> _Requirement_
Output the line that contains "(680, 238) = (173, 581): turquoise" and every line after it to the end of the entries, with nothing added or left out.

Dataset entries
>>>

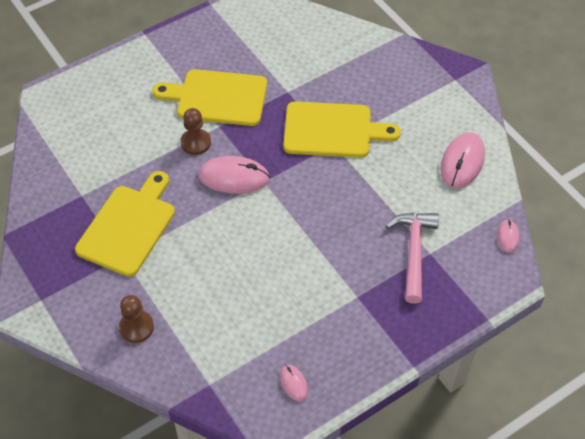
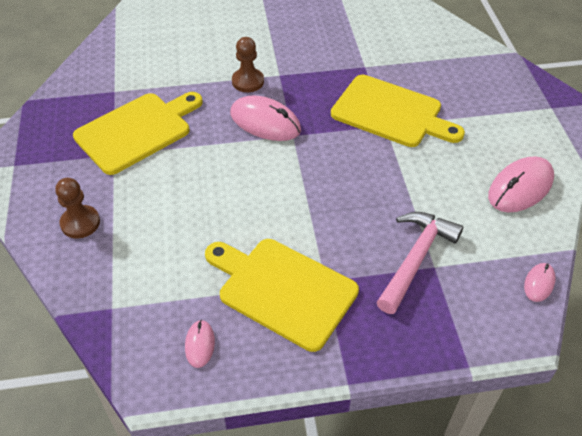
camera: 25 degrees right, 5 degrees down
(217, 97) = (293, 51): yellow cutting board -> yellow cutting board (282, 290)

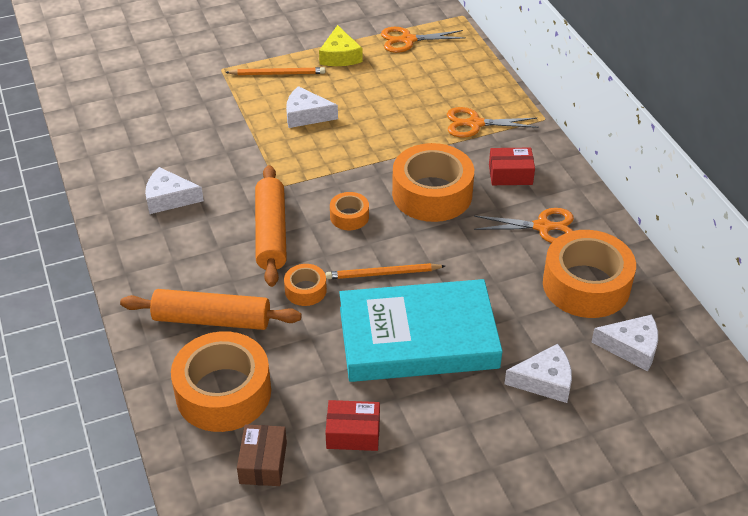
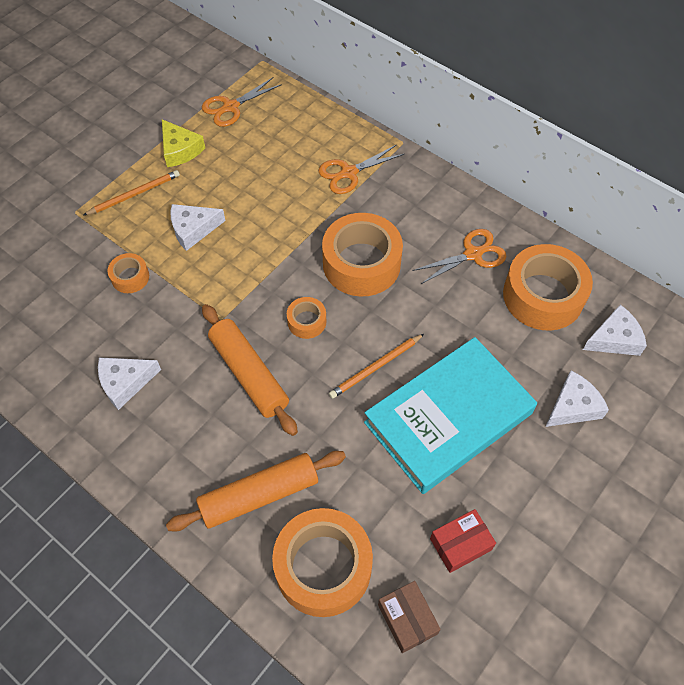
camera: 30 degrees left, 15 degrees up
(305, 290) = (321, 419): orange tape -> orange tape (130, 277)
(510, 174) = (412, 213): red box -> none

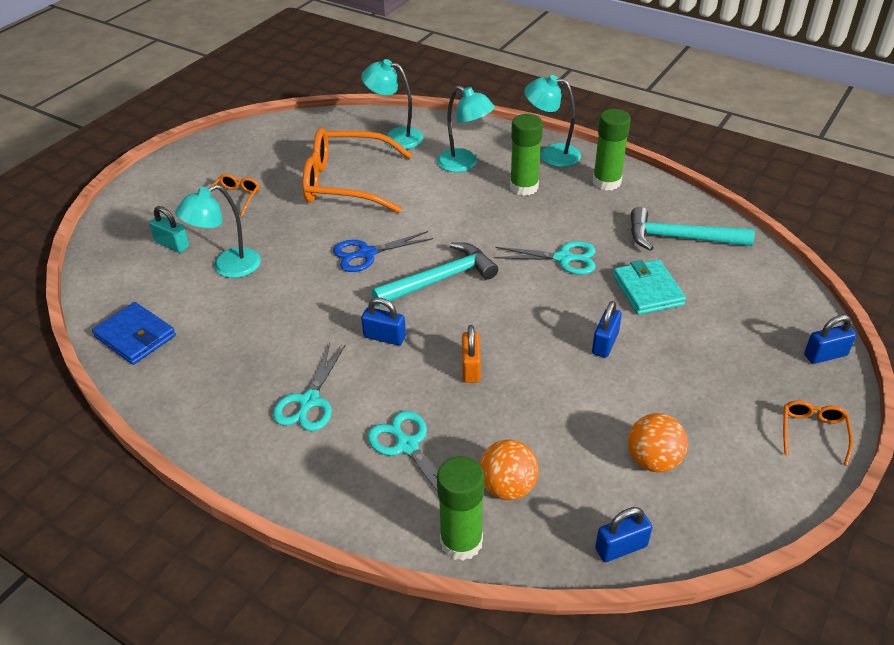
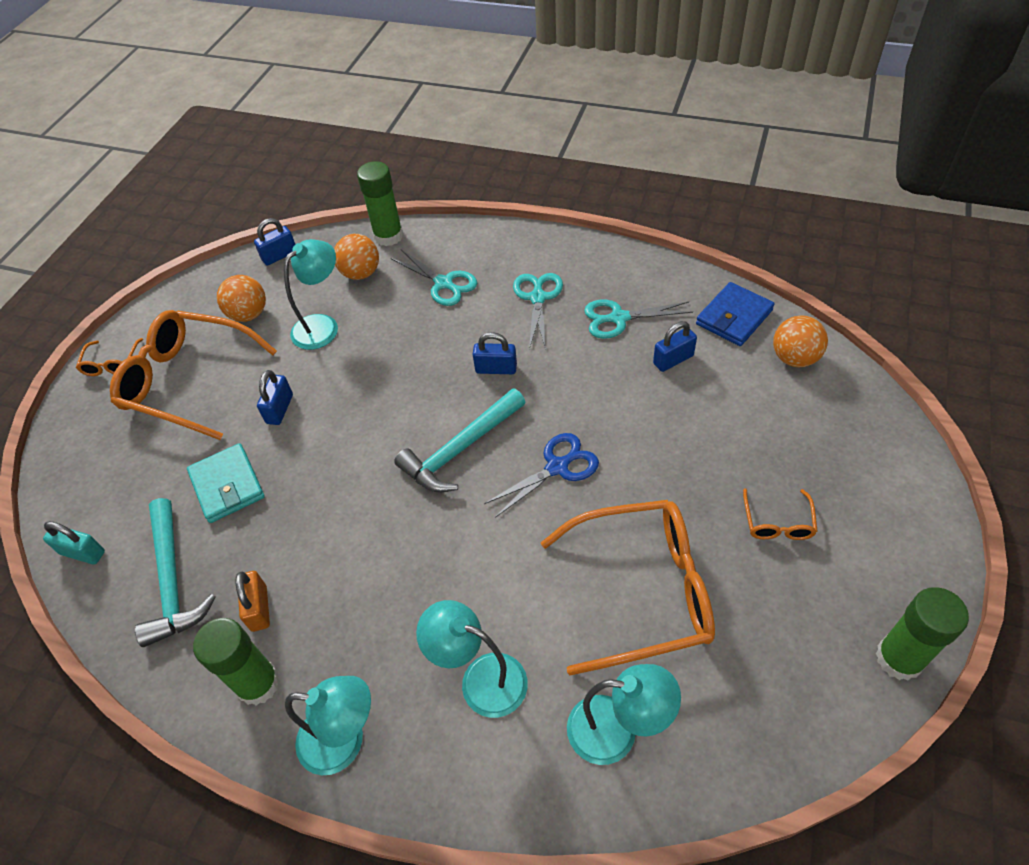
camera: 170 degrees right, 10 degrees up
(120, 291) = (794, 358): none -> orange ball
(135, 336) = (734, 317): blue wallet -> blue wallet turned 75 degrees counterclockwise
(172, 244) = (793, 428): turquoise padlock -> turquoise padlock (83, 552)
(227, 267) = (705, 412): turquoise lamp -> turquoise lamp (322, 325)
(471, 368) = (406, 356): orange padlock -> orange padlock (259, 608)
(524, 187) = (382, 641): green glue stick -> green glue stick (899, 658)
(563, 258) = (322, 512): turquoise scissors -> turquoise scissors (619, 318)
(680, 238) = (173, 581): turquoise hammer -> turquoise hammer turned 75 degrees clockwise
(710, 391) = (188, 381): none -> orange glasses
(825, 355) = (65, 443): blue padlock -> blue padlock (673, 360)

<<<

> _Your response_
(680, 238) = (173, 581): turquoise hammer -> turquoise hammer turned 75 degrees clockwise
(710, 391) = (188, 381): none -> orange glasses
(825, 355) = (65, 443): blue padlock -> blue padlock (673, 360)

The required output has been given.